Rewrite the material below, replacing every "highlighted" with "marked" and changing nothing else. Leave the pictures out of your version.

━━━━━━━━

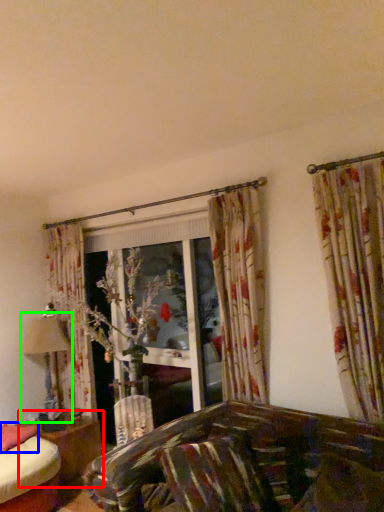
Question: Which object is the farthest from table (highlighted by a red box)? Choose among these: pillow (highlighted by a blue box) or table lamp (highlighted by a green box).

Choices:
 (A) pillow
 (B) table lamp

Answer: (B)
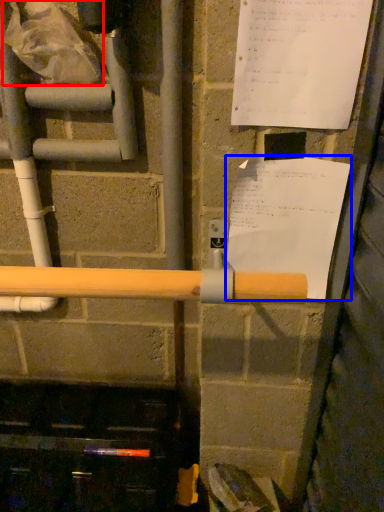
Question: Which of the following is the farthest to the observer, plastic bag (highlighted by a red box) or paper (highlighted by a blue box)?

Choices:
 (A) plastic bag
 (B) paper

Answer: (A)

━━━━━━━━

■ Solution ■
Question: Which object is the farthest from table (marked by a red box)? Choose among these: pillow (marked by a blue box) or table lamp (marked by a green box).

Choices:
 (A) pillow
 (B) table lamp

Answer: (B)
Question: Which of the following is the farthest to the observer, plastic bag (marked by a red box) or paper (marked by a blue box)?

Choices:
 (A) plastic bag
 (B) paper

Answer: (A)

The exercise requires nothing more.